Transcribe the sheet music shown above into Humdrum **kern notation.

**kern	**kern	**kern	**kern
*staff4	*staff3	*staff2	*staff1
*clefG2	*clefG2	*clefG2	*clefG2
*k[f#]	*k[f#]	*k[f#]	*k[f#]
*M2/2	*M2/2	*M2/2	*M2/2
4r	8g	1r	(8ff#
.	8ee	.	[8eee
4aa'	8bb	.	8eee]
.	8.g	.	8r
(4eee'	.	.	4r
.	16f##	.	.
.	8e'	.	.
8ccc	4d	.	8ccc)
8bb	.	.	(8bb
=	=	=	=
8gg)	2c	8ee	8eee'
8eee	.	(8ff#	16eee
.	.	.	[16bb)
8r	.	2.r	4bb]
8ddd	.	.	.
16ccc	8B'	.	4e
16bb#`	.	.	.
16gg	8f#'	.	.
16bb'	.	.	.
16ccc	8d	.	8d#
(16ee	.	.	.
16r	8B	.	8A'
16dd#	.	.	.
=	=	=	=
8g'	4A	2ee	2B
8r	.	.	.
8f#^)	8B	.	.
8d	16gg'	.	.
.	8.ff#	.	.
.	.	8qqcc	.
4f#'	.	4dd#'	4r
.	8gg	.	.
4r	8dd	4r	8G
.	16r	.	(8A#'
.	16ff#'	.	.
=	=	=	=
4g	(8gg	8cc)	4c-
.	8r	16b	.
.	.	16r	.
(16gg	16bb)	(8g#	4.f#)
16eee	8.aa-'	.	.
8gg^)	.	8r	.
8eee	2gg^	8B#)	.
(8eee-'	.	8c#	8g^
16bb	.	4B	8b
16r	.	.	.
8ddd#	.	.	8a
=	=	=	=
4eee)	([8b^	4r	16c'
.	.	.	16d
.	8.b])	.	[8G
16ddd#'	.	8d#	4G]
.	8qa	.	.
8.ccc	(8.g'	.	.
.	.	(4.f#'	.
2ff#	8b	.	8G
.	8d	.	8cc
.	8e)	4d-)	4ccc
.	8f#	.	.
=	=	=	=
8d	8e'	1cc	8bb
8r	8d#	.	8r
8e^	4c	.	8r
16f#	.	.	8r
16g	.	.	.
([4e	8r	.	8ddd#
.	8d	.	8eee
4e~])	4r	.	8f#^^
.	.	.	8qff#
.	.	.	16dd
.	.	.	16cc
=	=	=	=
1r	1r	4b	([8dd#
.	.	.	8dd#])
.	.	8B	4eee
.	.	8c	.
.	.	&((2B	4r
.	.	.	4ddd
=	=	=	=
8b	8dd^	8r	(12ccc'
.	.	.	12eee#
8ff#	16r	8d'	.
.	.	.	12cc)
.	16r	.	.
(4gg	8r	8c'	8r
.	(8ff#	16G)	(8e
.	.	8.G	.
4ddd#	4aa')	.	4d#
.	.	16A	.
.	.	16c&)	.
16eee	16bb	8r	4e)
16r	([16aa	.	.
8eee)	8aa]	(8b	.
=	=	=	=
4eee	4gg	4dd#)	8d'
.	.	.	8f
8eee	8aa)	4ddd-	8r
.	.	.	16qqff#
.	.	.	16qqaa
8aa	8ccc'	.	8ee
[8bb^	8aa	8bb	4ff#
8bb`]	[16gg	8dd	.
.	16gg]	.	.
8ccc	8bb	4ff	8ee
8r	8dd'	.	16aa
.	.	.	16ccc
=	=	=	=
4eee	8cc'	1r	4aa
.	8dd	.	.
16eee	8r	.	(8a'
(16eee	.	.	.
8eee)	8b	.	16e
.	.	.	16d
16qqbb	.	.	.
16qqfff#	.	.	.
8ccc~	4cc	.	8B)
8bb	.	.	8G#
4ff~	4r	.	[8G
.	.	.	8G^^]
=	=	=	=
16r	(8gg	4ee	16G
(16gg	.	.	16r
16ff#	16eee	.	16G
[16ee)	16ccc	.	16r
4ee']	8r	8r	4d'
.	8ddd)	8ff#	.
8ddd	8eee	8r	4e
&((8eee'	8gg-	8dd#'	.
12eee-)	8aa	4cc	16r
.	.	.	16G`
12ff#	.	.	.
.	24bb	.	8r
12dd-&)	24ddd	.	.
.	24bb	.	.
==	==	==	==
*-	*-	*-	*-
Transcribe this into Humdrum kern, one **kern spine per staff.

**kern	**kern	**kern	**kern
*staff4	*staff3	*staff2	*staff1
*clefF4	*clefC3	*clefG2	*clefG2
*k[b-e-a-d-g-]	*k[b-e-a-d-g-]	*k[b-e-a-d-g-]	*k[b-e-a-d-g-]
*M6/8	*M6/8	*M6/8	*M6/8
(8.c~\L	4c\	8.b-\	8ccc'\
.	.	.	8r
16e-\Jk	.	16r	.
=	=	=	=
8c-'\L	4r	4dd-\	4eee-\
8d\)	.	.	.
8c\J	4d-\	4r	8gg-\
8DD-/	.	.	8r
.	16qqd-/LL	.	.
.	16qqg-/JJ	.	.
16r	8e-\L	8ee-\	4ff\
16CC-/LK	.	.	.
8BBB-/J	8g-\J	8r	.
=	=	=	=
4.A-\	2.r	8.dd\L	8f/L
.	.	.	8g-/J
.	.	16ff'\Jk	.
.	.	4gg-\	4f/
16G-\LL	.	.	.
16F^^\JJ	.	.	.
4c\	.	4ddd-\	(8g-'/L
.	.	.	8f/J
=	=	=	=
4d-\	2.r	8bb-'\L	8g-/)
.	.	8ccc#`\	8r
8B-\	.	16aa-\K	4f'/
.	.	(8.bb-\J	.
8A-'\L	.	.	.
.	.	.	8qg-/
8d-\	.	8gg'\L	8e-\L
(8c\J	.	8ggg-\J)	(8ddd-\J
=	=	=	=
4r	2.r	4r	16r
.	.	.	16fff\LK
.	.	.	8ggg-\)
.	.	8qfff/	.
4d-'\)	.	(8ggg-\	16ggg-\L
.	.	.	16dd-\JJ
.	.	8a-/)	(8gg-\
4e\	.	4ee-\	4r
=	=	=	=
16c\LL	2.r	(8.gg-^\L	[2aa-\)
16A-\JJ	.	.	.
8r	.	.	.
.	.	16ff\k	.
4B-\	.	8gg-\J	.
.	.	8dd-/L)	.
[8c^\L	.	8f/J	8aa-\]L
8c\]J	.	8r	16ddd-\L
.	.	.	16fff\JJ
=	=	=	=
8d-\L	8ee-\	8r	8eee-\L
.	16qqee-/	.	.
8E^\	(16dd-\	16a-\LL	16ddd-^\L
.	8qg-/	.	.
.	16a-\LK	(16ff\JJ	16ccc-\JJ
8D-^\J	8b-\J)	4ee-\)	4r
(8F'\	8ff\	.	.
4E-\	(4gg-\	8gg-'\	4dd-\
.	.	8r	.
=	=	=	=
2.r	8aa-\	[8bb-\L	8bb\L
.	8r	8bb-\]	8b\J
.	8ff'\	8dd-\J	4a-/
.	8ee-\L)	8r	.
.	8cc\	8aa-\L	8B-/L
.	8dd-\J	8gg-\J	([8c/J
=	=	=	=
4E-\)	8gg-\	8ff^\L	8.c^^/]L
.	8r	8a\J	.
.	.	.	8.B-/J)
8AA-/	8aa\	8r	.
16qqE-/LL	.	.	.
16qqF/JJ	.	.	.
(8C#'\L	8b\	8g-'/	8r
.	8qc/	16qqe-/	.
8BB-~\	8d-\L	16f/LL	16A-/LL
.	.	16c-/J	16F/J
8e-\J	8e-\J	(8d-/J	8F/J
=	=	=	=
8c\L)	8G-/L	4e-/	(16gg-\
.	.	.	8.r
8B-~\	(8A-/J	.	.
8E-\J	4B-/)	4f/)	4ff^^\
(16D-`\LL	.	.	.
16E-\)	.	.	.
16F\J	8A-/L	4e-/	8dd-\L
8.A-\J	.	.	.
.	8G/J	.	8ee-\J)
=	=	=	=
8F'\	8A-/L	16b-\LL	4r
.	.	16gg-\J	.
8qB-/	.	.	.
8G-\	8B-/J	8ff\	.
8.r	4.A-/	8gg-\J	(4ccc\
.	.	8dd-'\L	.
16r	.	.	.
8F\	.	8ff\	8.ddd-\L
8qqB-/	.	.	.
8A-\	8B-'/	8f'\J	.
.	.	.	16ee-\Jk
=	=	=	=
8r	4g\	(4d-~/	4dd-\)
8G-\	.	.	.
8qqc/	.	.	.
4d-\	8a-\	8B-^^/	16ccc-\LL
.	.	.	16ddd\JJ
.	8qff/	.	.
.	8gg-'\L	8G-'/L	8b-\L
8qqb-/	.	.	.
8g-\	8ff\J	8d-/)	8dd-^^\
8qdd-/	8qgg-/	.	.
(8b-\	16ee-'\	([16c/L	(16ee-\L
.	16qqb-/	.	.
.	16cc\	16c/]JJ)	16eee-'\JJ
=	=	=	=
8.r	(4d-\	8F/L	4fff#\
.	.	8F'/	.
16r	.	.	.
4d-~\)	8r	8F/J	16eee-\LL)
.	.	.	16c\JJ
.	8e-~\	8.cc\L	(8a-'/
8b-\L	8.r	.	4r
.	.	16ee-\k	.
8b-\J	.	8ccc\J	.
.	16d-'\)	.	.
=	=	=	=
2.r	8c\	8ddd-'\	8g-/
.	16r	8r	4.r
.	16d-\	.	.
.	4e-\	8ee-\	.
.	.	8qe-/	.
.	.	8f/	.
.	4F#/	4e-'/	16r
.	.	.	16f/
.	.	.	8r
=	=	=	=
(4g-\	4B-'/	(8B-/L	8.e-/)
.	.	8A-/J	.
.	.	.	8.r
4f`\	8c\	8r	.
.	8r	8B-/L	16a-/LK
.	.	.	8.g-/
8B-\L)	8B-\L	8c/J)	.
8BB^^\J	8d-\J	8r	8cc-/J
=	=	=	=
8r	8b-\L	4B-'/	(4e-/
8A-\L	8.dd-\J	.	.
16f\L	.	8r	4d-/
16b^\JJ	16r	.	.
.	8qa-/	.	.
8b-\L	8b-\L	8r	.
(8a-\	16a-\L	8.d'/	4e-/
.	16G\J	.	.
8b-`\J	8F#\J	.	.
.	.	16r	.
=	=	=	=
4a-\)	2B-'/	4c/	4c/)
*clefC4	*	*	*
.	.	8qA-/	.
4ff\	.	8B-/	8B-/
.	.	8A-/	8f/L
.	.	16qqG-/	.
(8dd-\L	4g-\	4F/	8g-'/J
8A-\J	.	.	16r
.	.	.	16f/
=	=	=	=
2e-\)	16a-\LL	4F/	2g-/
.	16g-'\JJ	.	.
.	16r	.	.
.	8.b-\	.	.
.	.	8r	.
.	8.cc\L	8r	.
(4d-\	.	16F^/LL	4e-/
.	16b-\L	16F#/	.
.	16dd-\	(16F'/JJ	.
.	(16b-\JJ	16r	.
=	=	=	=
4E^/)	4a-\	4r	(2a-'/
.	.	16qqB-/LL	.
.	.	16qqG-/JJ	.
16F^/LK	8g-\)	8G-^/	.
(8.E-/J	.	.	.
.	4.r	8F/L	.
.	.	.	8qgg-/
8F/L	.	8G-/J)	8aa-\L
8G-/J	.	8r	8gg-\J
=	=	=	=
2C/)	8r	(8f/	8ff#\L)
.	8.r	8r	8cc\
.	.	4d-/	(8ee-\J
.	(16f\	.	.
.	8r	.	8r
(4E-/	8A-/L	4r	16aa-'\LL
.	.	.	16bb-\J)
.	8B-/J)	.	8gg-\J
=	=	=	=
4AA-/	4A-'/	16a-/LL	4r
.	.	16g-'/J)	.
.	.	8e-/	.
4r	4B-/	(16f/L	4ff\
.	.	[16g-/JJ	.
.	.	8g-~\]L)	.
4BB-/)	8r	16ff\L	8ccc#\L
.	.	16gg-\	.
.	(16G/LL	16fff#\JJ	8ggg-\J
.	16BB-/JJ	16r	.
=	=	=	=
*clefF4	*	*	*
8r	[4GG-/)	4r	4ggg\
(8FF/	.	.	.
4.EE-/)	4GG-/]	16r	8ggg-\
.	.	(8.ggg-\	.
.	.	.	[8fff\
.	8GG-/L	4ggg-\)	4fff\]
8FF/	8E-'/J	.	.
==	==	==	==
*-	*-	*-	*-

──────────────────────────────

(Problem requirements): Pull out every line in the records above that contains the word "Humdrum", and copy each one in full.

(Answer to the task):
Transcribe the sheet music shown above into Humdrum **kern notation.
Transcribe this into Humdrum kern, one **kern spine per staff.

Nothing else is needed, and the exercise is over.